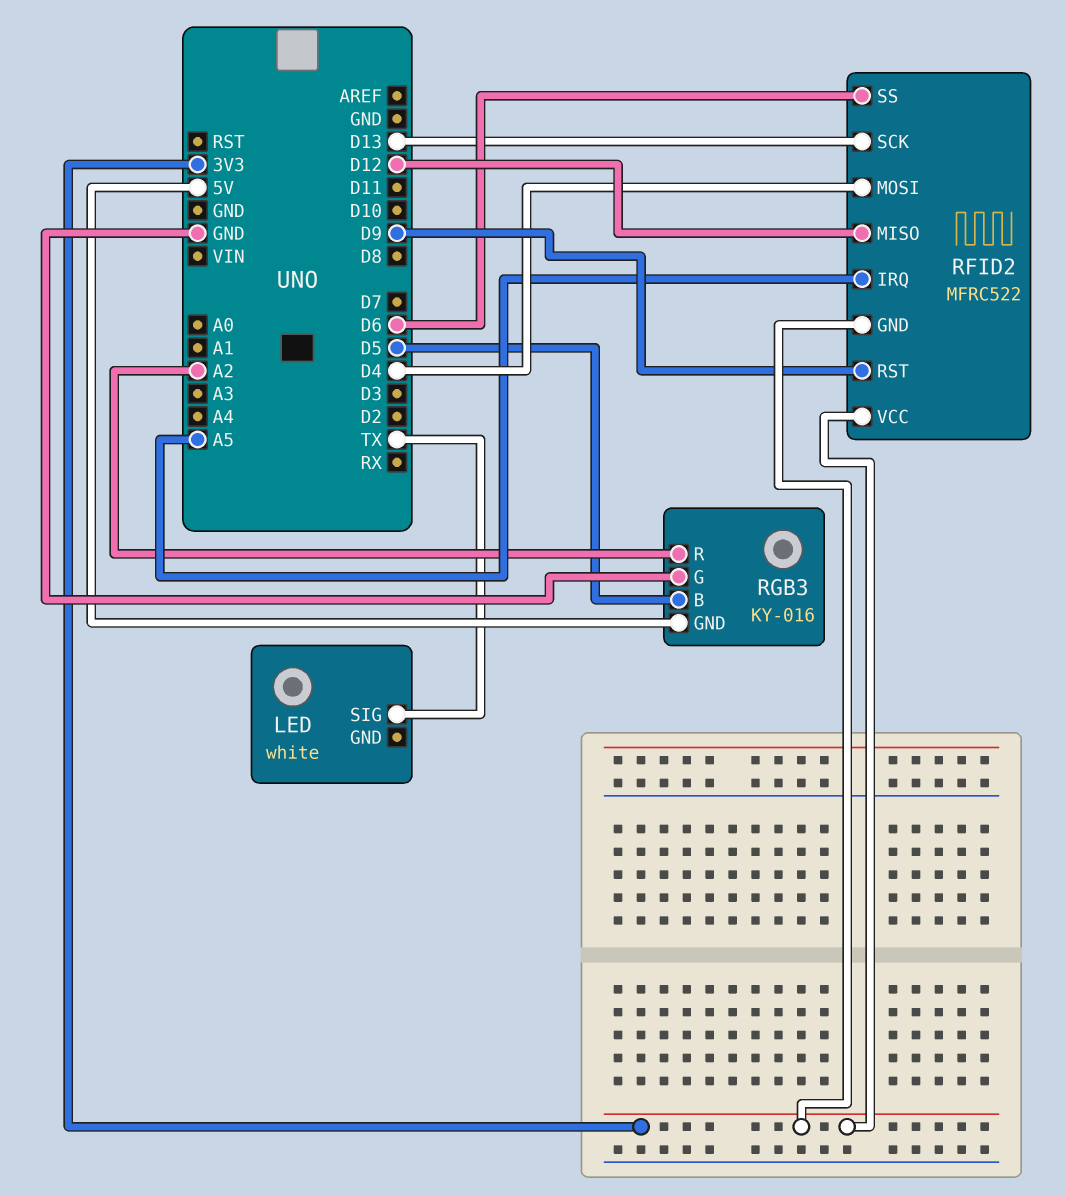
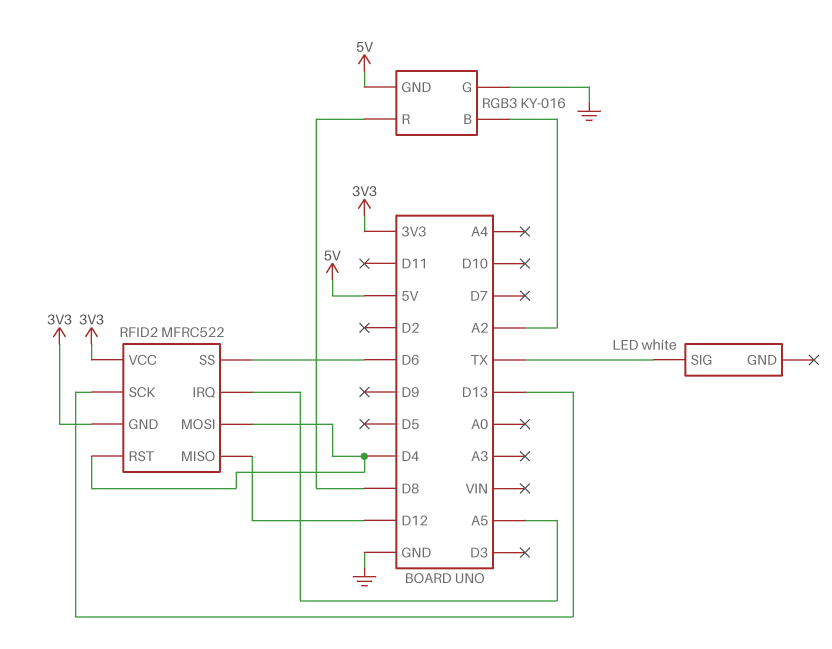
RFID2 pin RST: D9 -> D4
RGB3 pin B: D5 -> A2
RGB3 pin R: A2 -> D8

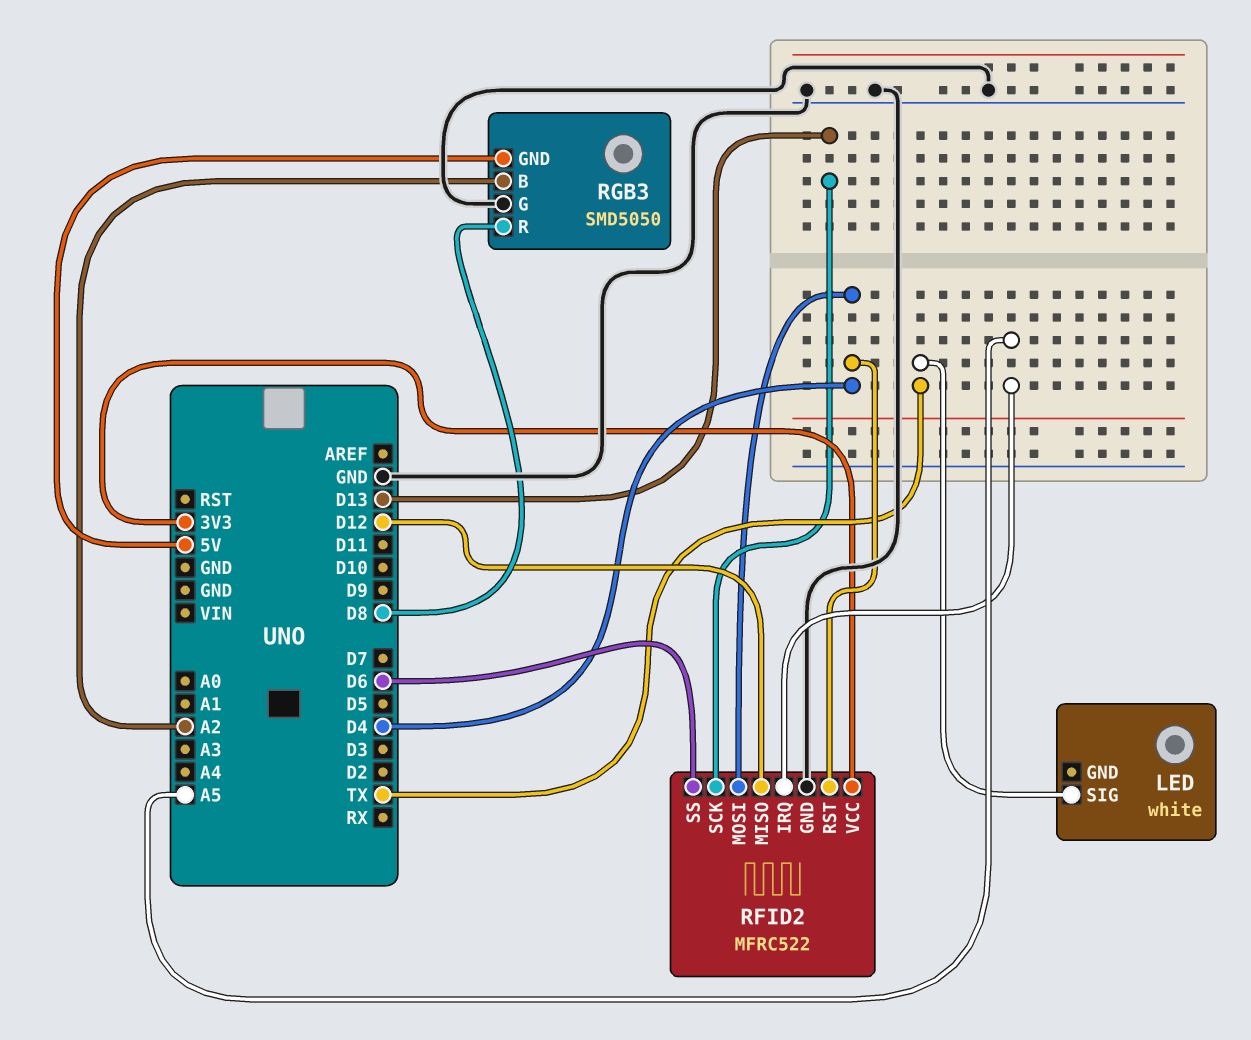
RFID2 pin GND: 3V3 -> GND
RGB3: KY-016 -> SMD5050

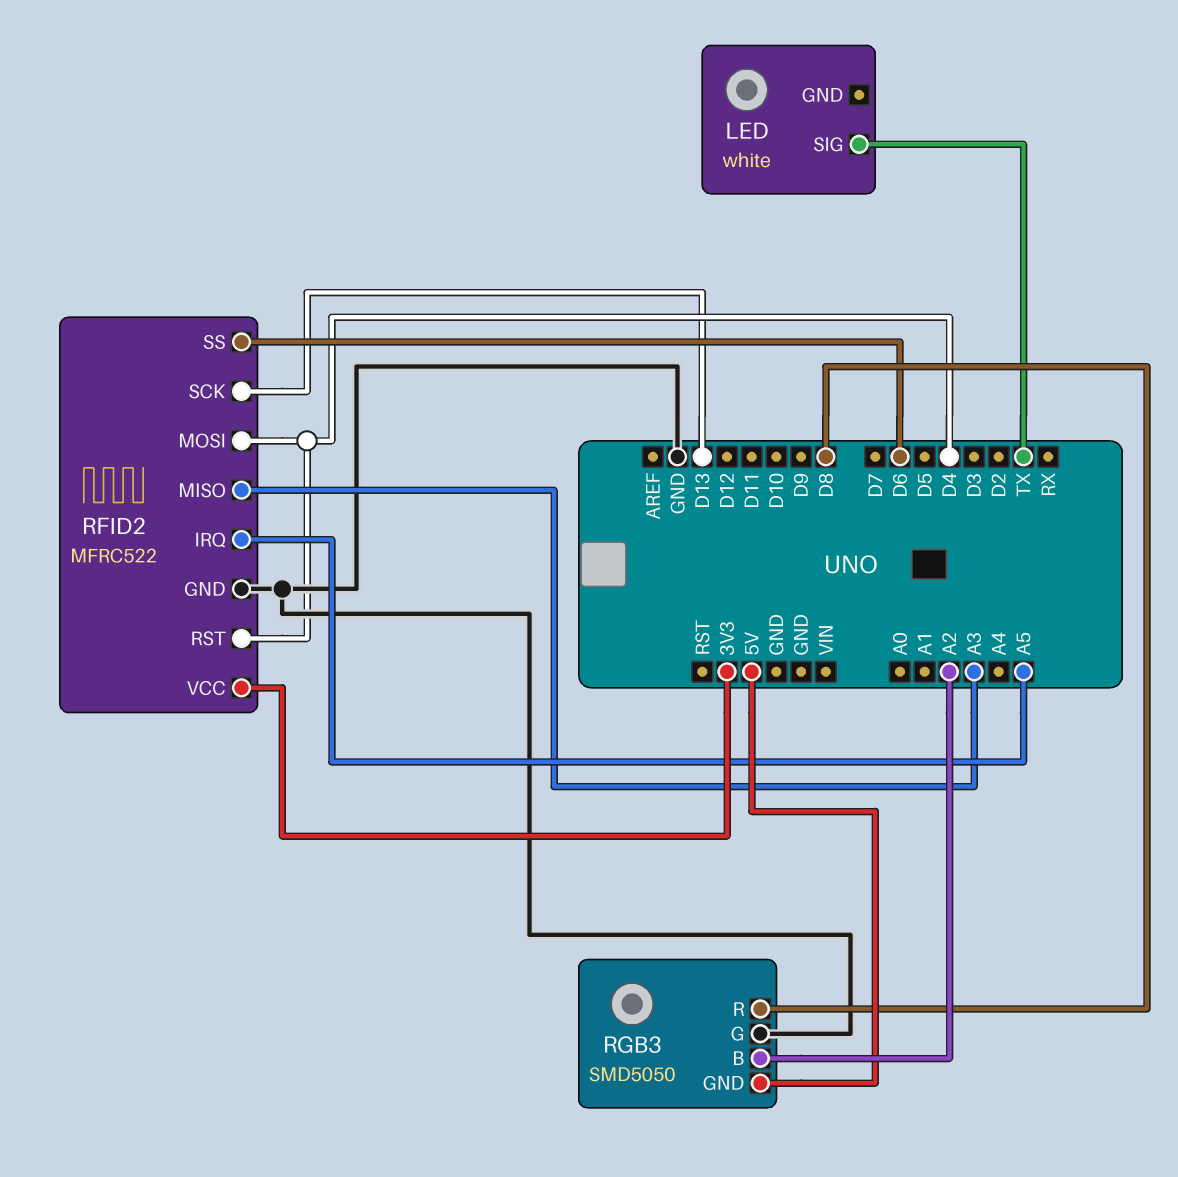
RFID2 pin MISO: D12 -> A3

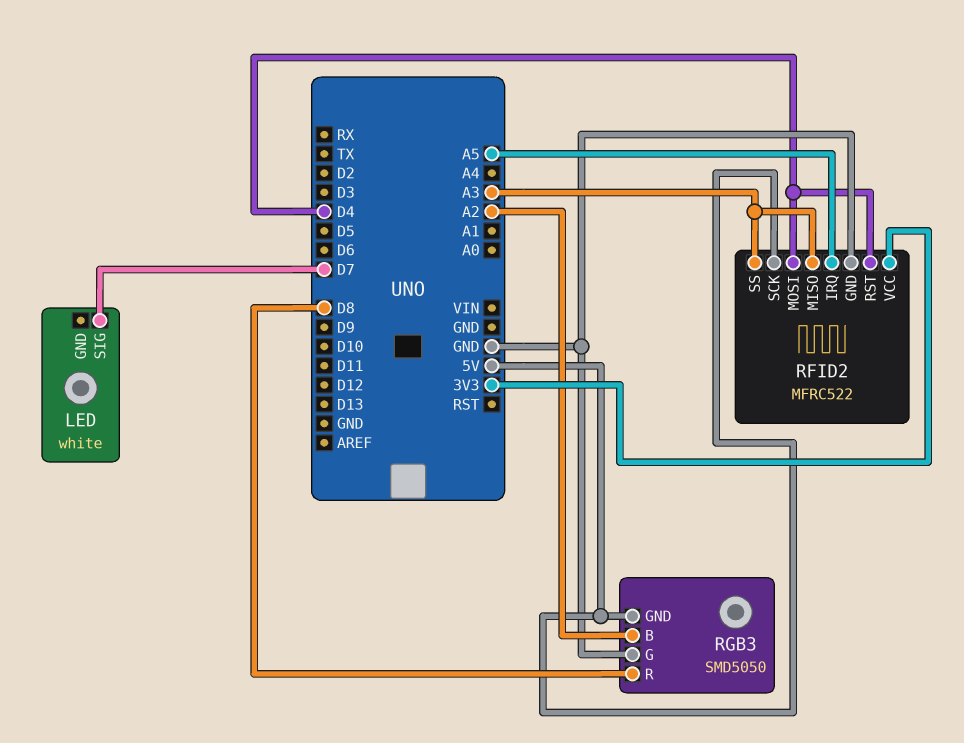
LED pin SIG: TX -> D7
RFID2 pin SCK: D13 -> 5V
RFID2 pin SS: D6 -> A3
...
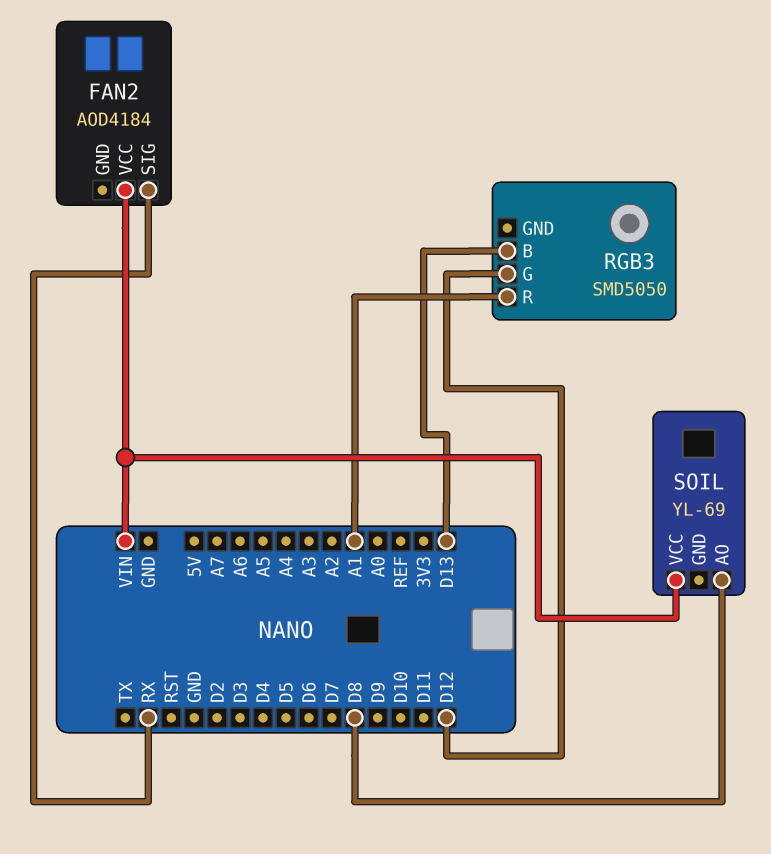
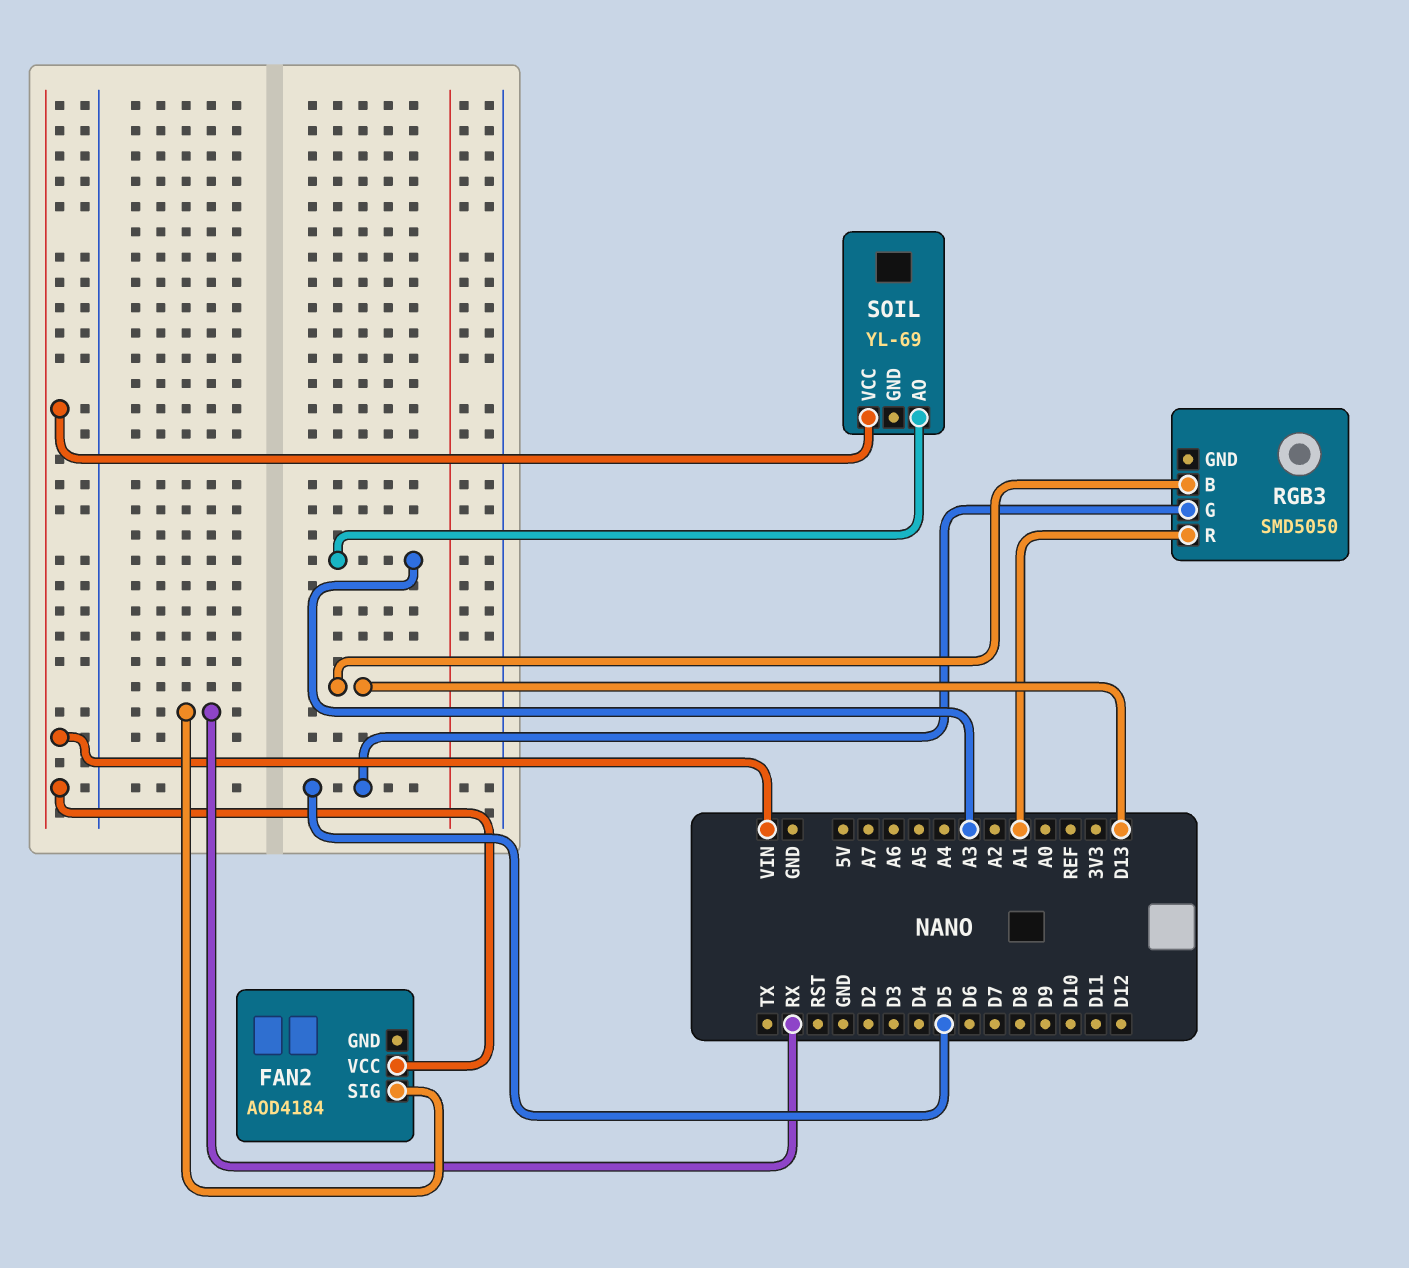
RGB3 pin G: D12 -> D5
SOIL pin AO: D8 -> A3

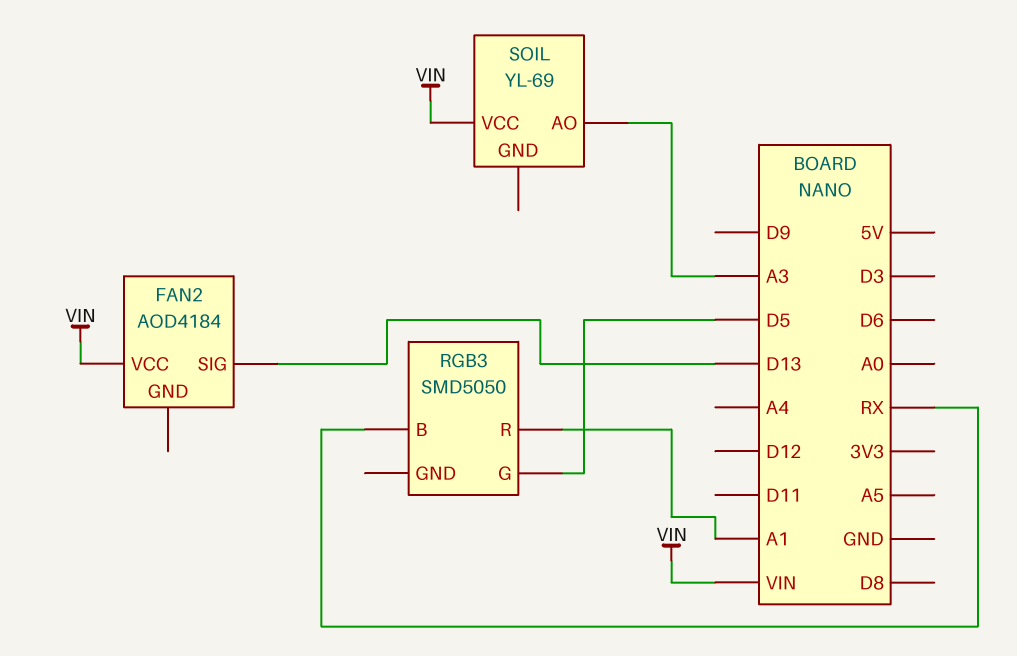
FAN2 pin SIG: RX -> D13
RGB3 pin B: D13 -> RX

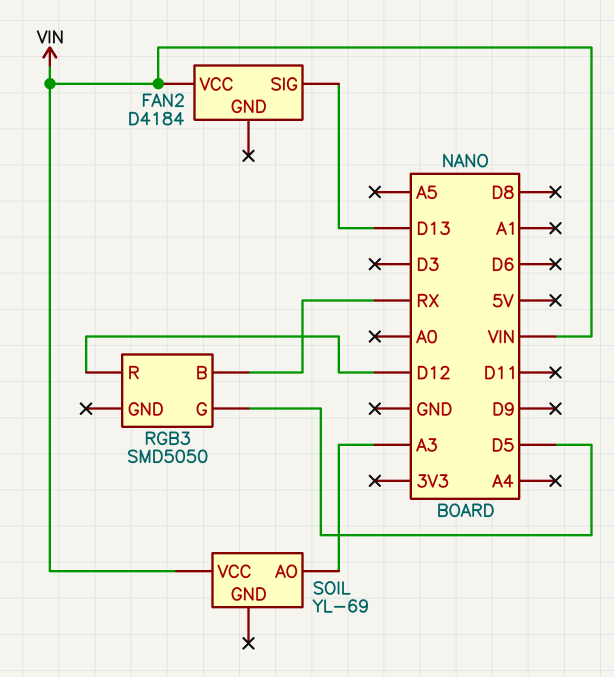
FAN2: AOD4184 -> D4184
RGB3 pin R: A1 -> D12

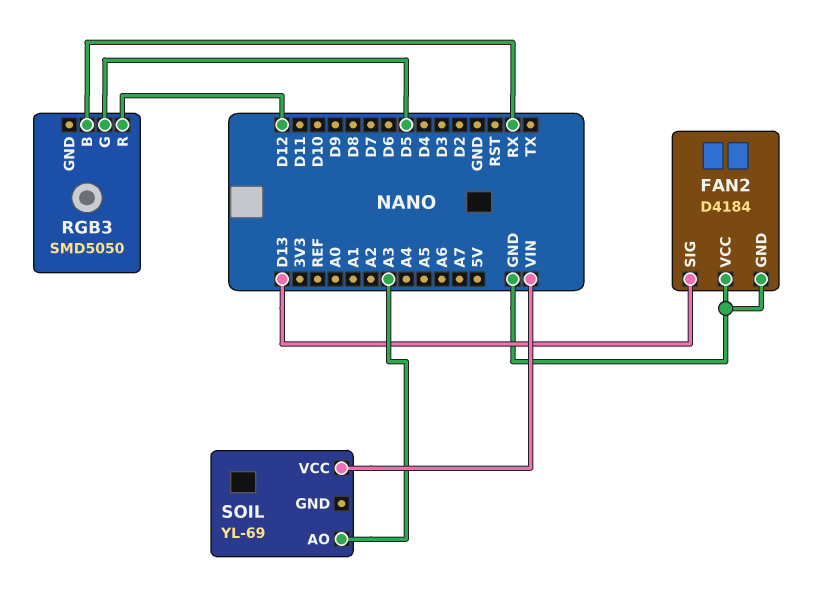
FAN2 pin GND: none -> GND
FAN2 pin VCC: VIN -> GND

What is needed
In the entries above, find the line containing "RFID2 pin RST: D9 -> D4" and the line containing "RFID2 pin SS: D6 -> A3", then copy both and every line between them exactly, without any picture.

Result for this task
RFID2 pin RST: D9 -> D4
RGB3 pin B: D5 -> A2
RGB3 pin R: A2 -> D8

RFID2 pin GND: 3V3 -> GND
RGB3: KY-016 -> SMD5050

RFID2 pin MISO: D12 -> A3

LED pin SIG: TX -> D7
RFID2 pin SCK: D13 -> 5V
RFID2 pin SS: D6 -> A3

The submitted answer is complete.